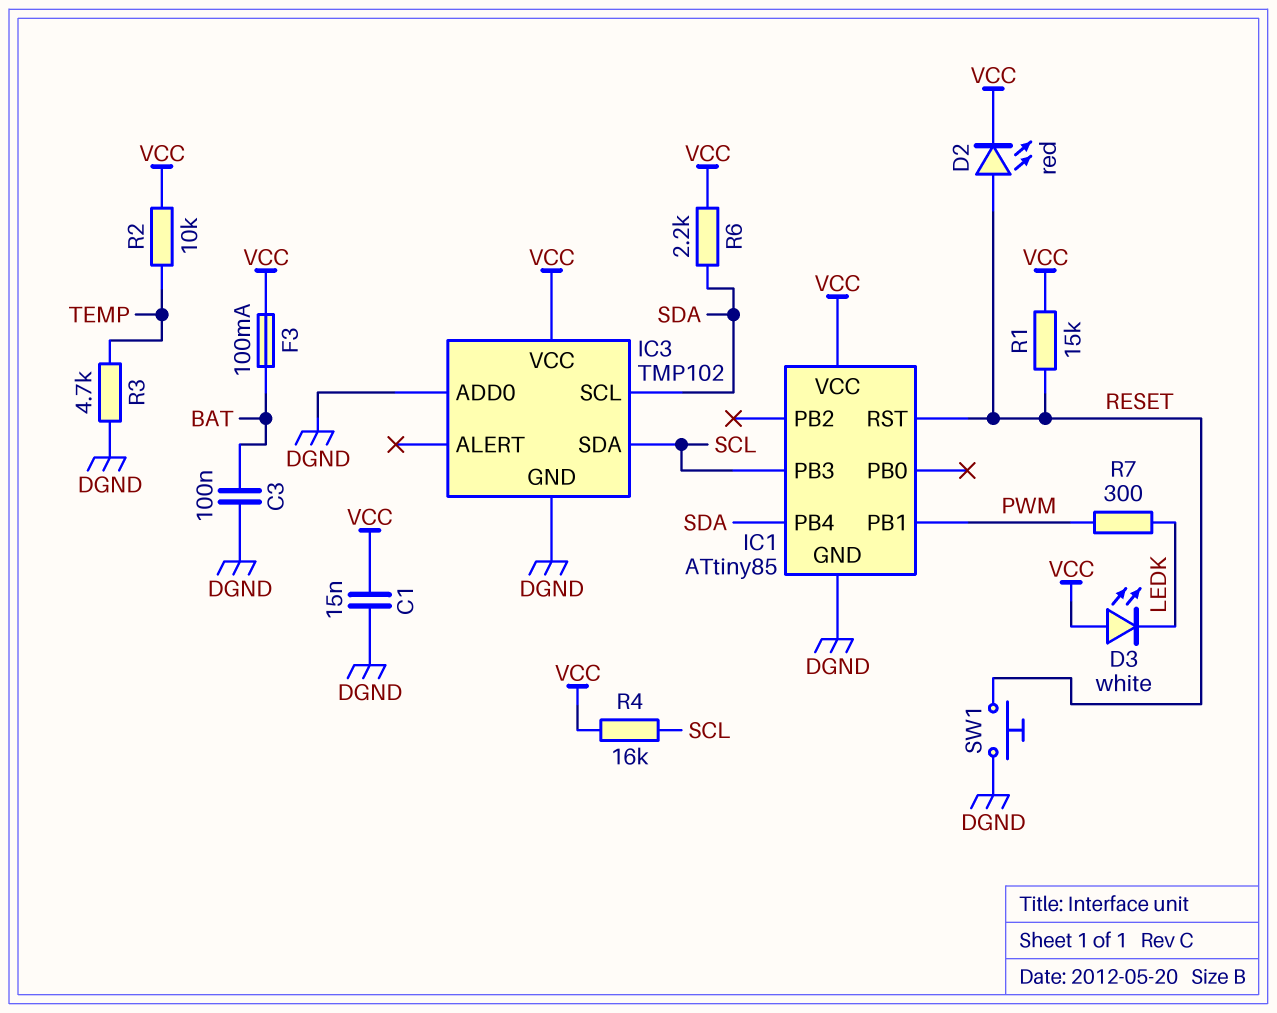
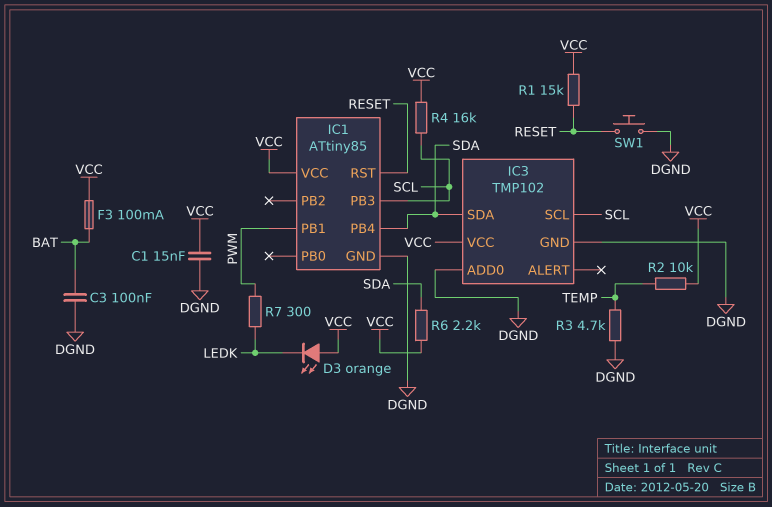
D2: LED red (A RESET, K VCC) -> none
D3: LED white (A VCC, K LEDK) -> LED orange (A VCC, K LEDK)
IC3 pin SCL: SDA -> SCL
IC3 pin SDA: SCL -> SDA

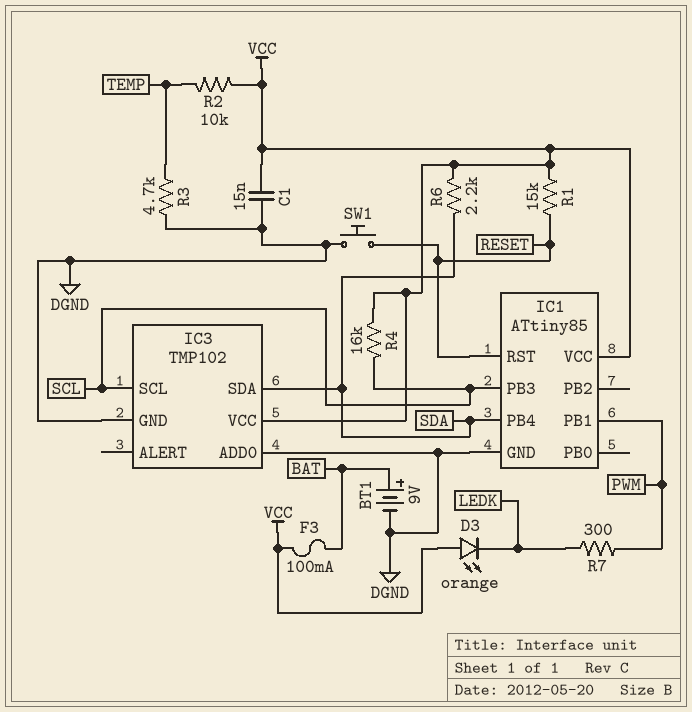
BT1: none -> 9V (plus BAT, minus DGND)
C3: 100nF (BAT, DGND) -> none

####################

- The task -
Would you return all the data exactly as given, minus the pictures?

- Exercise response -
D2: LED red (A RESET, K VCC) -> none
D3: LED white (A VCC, K LEDK) -> LED orange (A VCC, K LEDK)
IC3 pin SCL: SDA -> SCL
IC3 pin SDA: SCL -> SDA

BT1: none -> 9V (plus BAT, minus DGND)
C3: 100nF (BAT, DGND) -> none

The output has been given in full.